→ **DATA SUPPLIED**
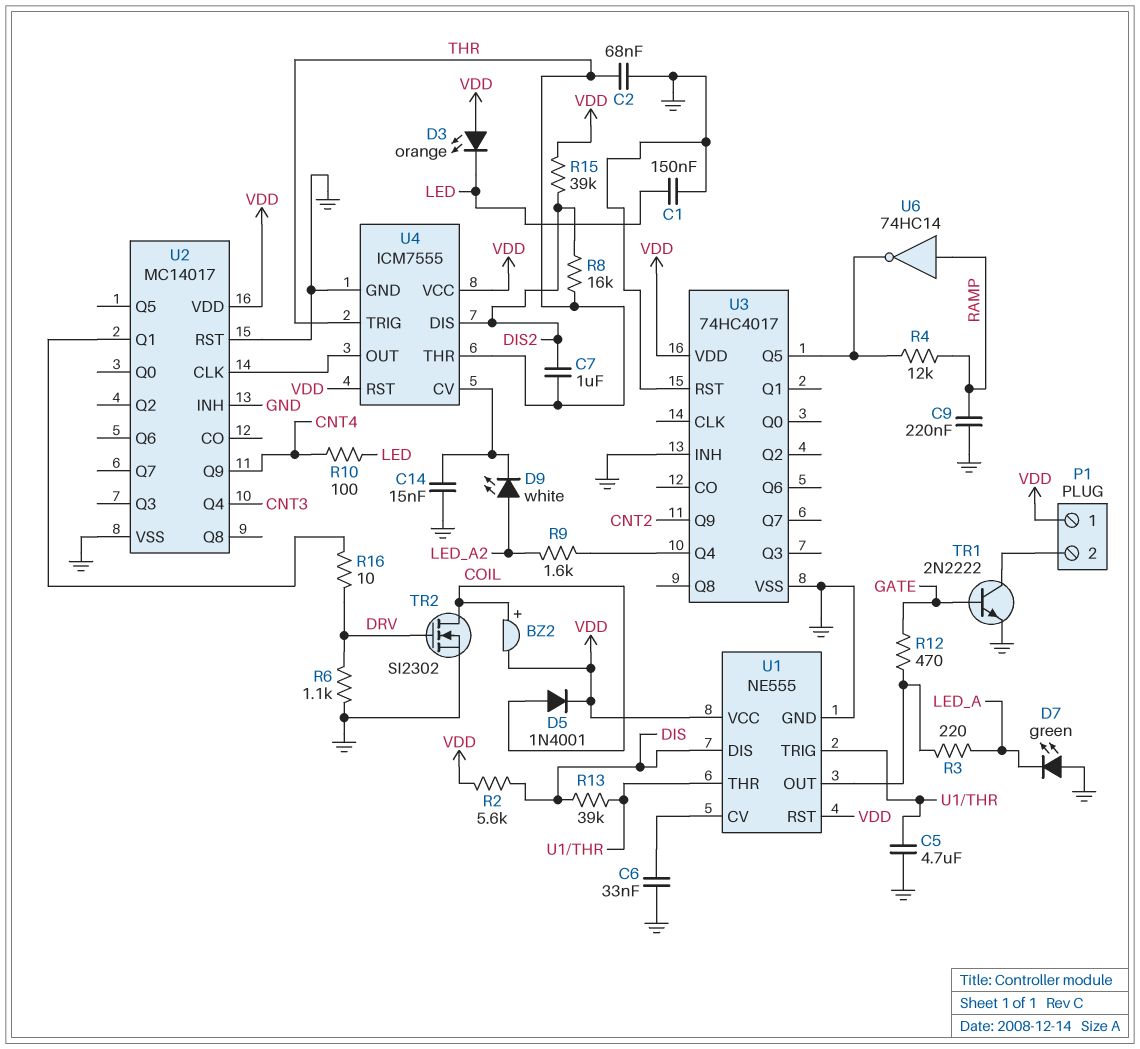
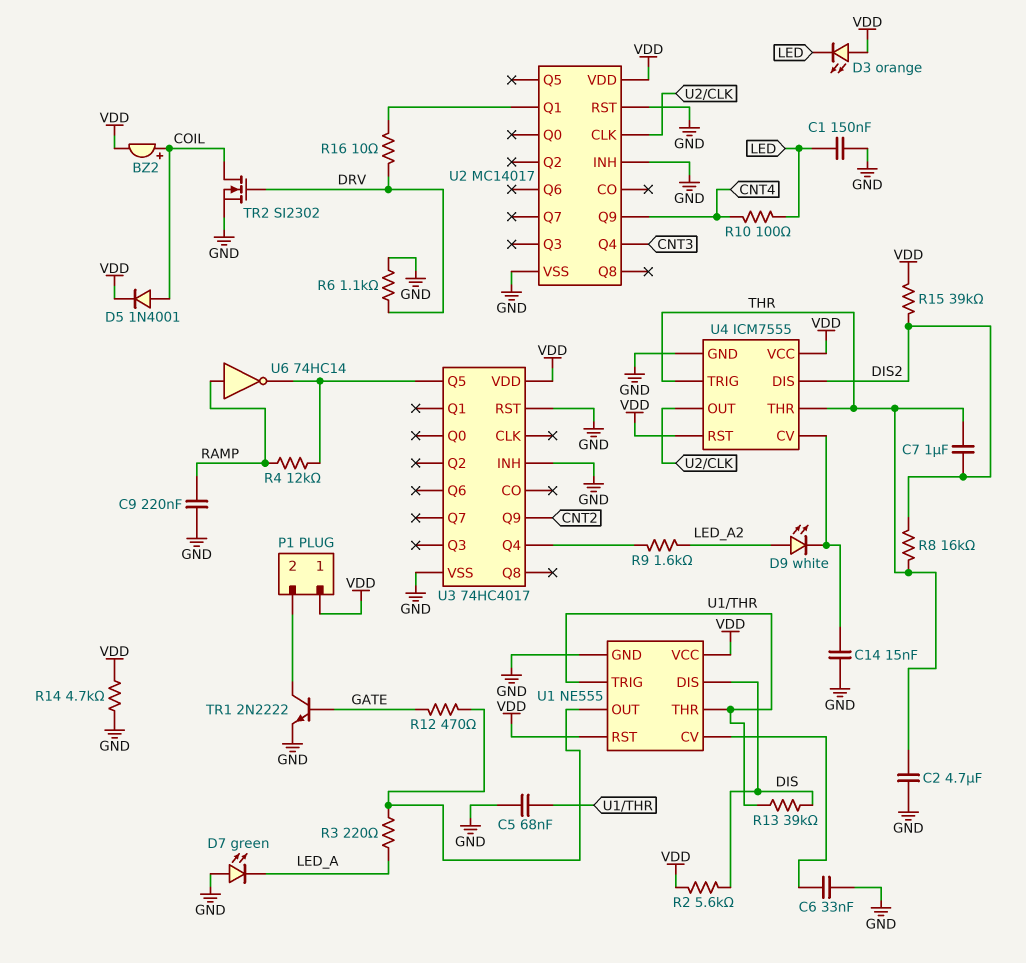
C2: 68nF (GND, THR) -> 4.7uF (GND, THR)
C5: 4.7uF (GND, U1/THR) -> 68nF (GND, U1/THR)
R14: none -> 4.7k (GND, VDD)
...
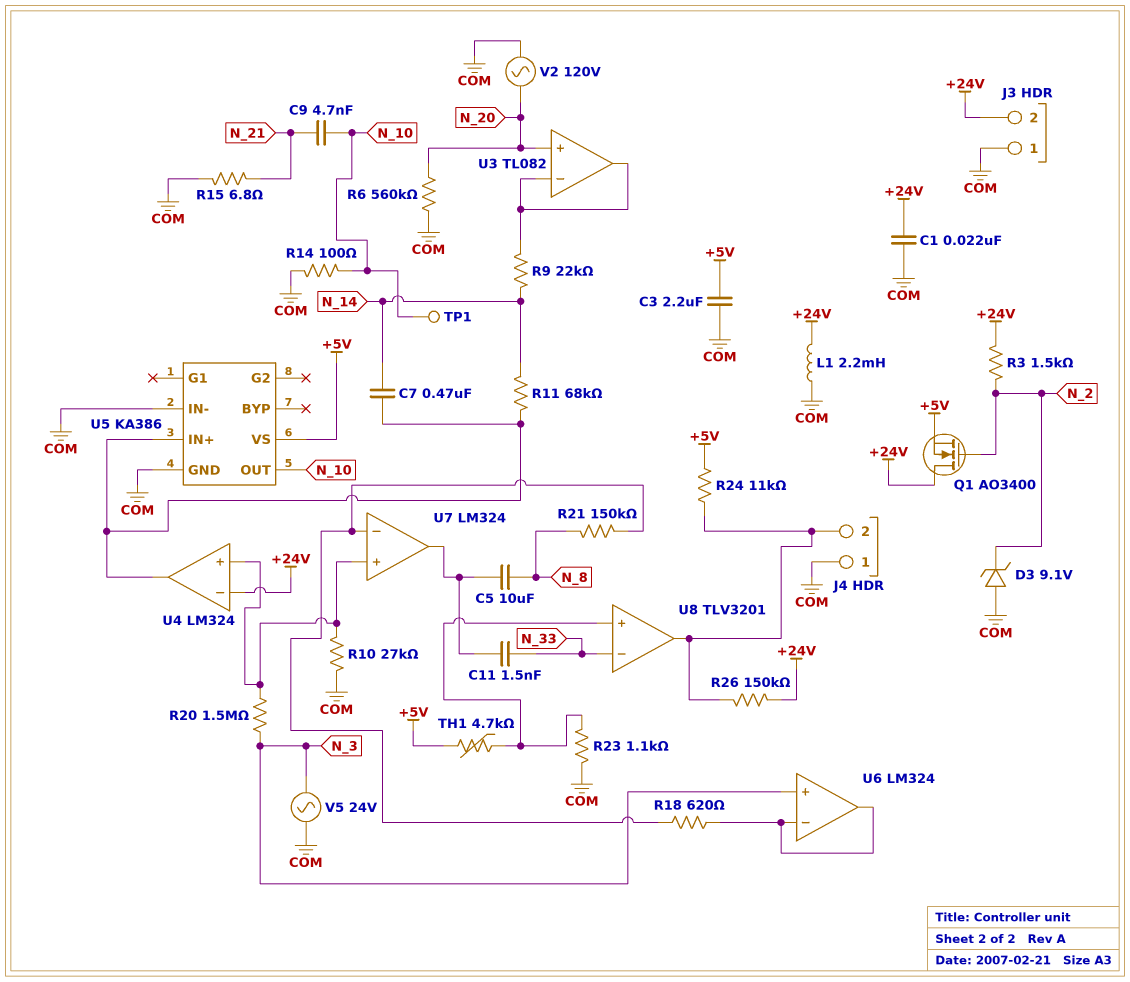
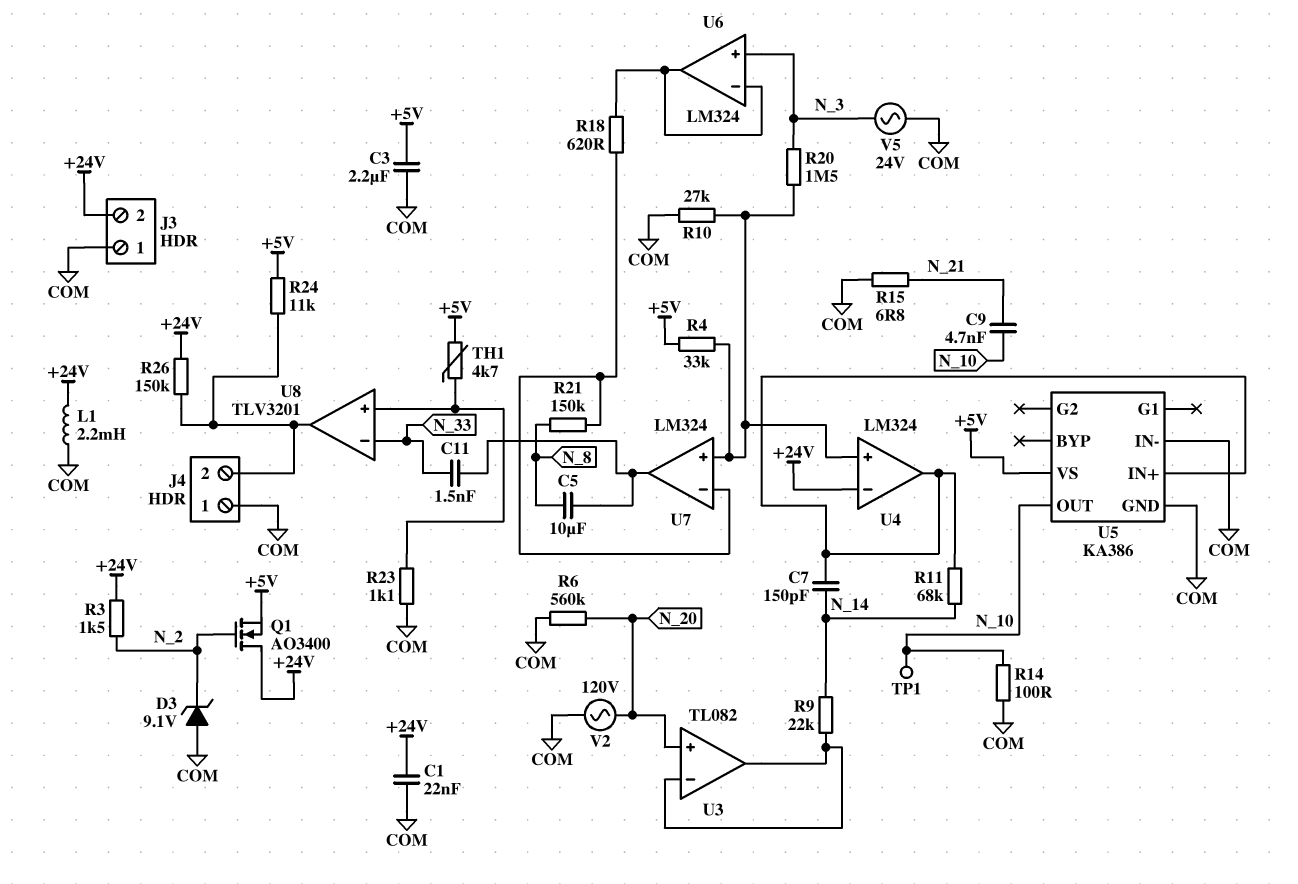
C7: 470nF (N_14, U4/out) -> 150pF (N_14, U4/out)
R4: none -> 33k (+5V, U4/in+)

→ **ASSIGNED TASK**
Given the records above, reproduce precisely and only the lines between the line holding "C7: 470nF (N_14, U4/out)" and the line holding "R4: none -> 33k (+5V, U4/in+)", inclusive.

→ **TASK SOLUTION**
C7: 470nF (N_14, U4/out) -> 150pF (N_14, U4/out)
R4: none -> 33k (+5V, U4/in+)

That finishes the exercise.